* TASK PROMPT:
For every record that follows, write out the text exactly and omit the picture, if one is present.

* THE DATA:
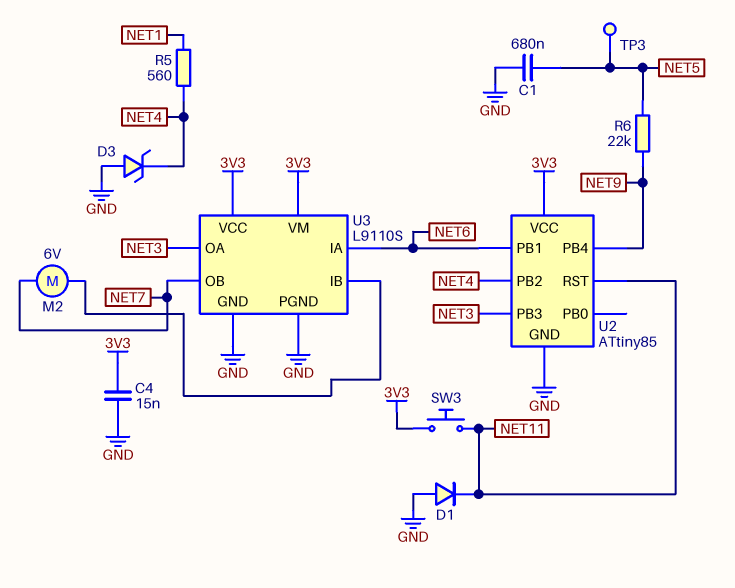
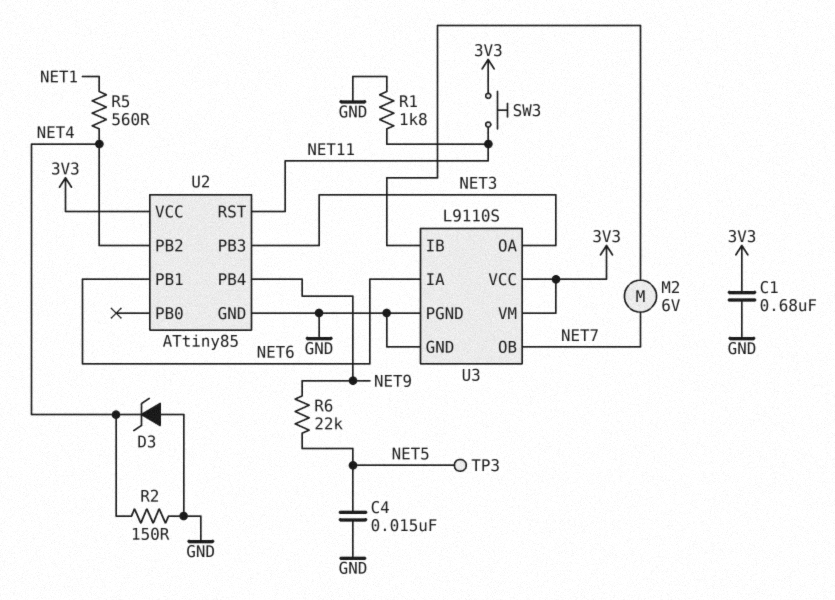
C1: 680nF (GND, NET5) -> 680nF (3V3, GND)
C4: 15nF (3V3, GND) -> 15nF (GND, NET5)
D1: diode (A GND, K NET11) -> none
R1: none -> 1.8k (GND, NET11)
R2: none -> 150 (GND, NET4)

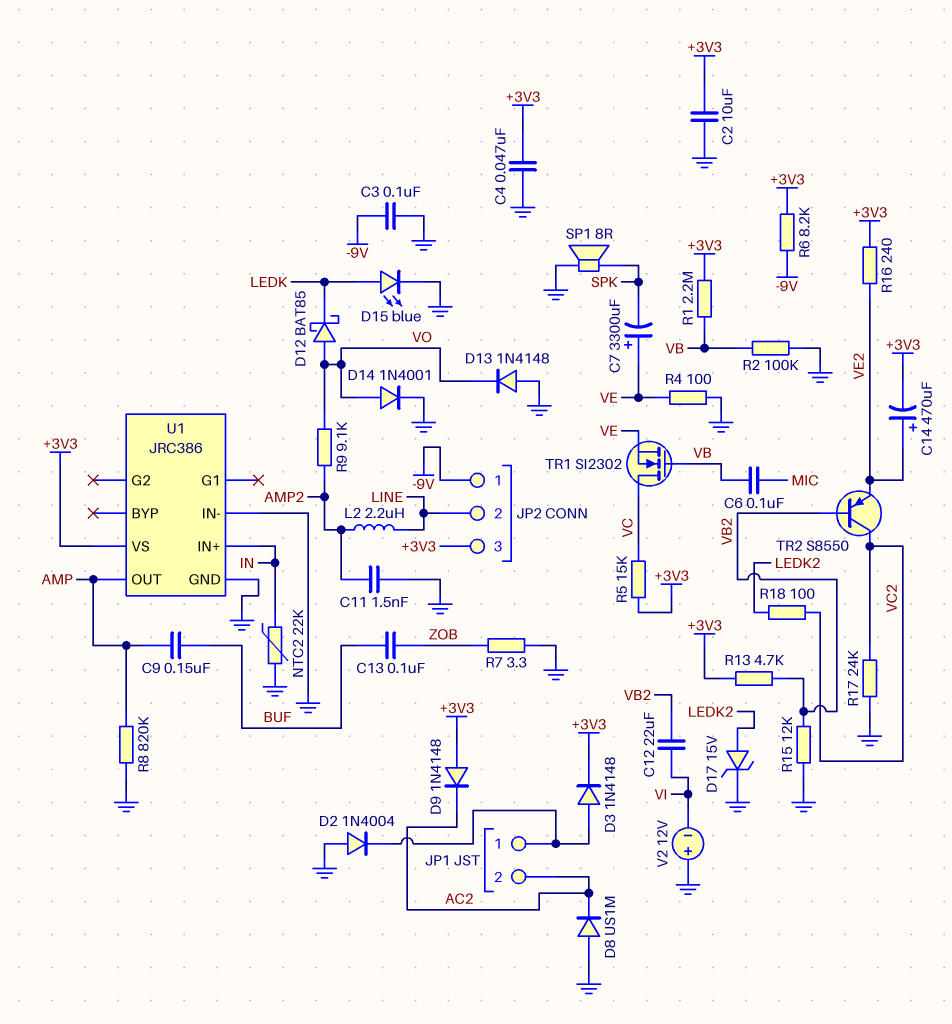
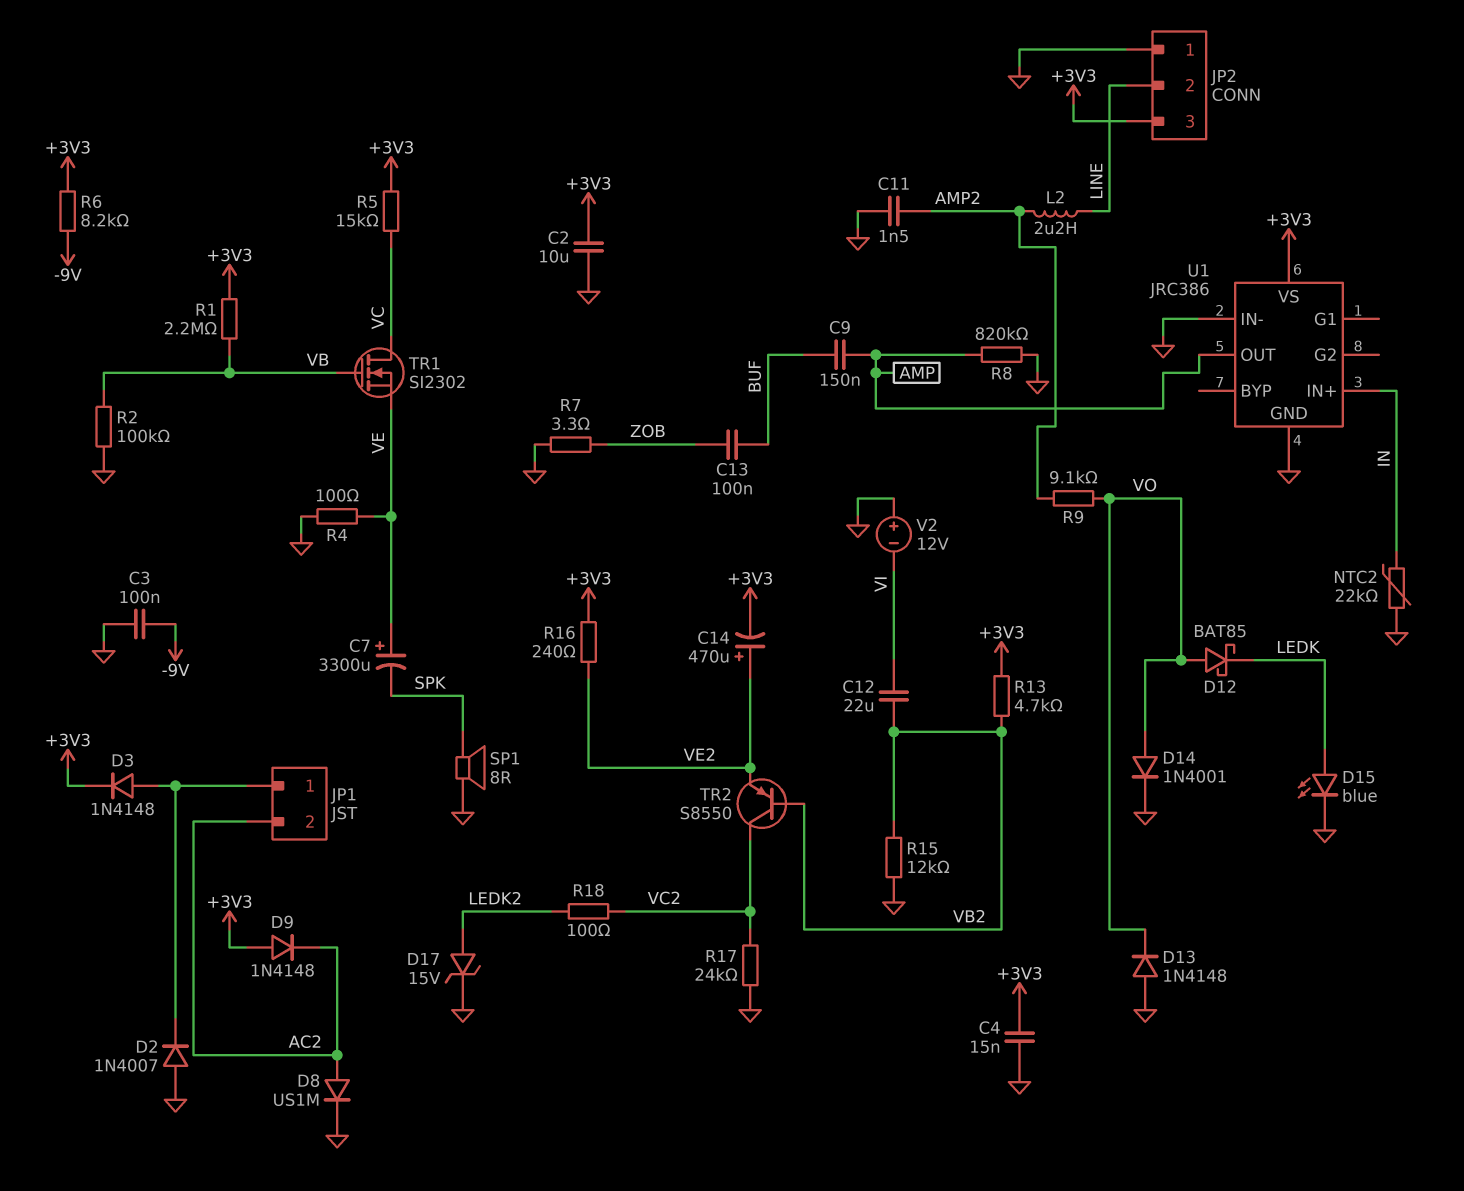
C4: 47nF (+3V3, GND) -> 15nF (+3V3, GND)
C6: 100nF (MIC, VB) -> none
D2: diode 1N4004 (A GND, K JP1/1) -> diode 1N4007 (A GND, K JP1/1)
D8: diode US1M (A GND, K AC2) -> diode US1M (A AC2, K GND)
JP2 pin 1: -9V -> GND

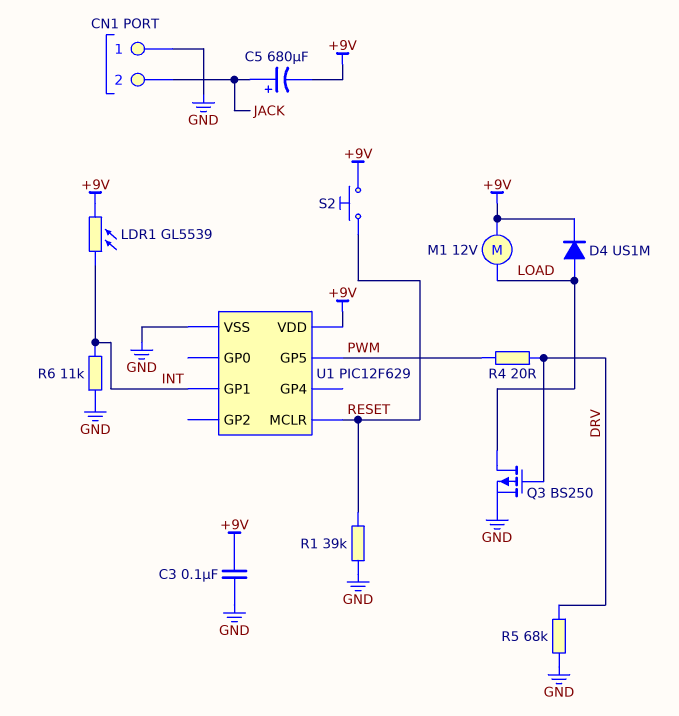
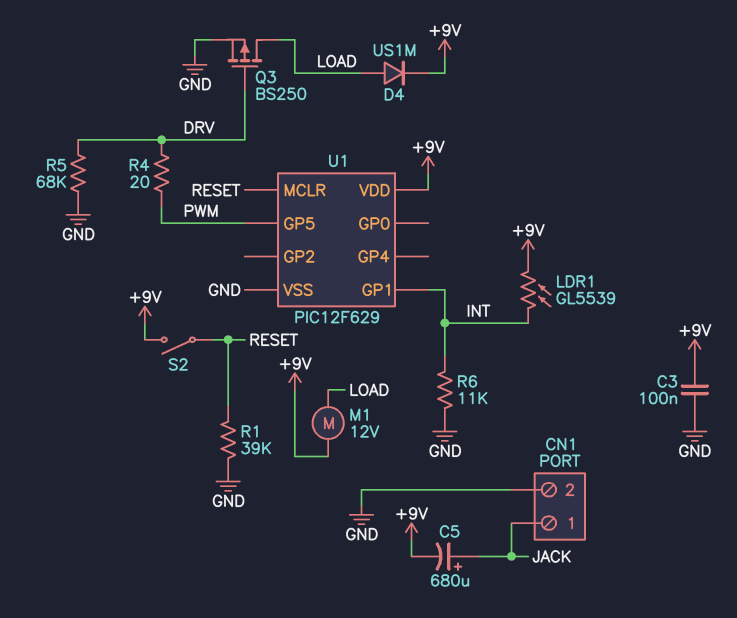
CN1 pin 1: GND -> JACK
CN1 pin 2: JACK -> GND
S2: button (+9V, RESET) -> switch (+9V, RESET)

* RESPONSE BELOW:
C1: 680nF (GND, NET5) -> 680nF (3V3, GND)
C4: 15nF (3V3, GND) -> 15nF (GND, NET5)
D1: diode (A GND, K NET11) -> none
R1: none -> 1.8k (GND, NET11)
R2: none -> 150 (GND, NET4)

C4: 47nF (+3V3, GND) -> 15nF (+3V3, GND)
C6: 100nF (MIC, VB) -> none
D2: diode 1N4004 (A GND, K JP1/1) -> diode 1N4007 (A GND, K JP1/1)
D8: diode US1M (A GND, K AC2) -> diode US1M (A AC2, K GND)
JP2 pin 1: -9V -> GND

CN1 pin 1: GND -> JACK
CN1 pin 2: JACK -> GND
S2: button (+9V, RESET) -> switch (+9V, RESET)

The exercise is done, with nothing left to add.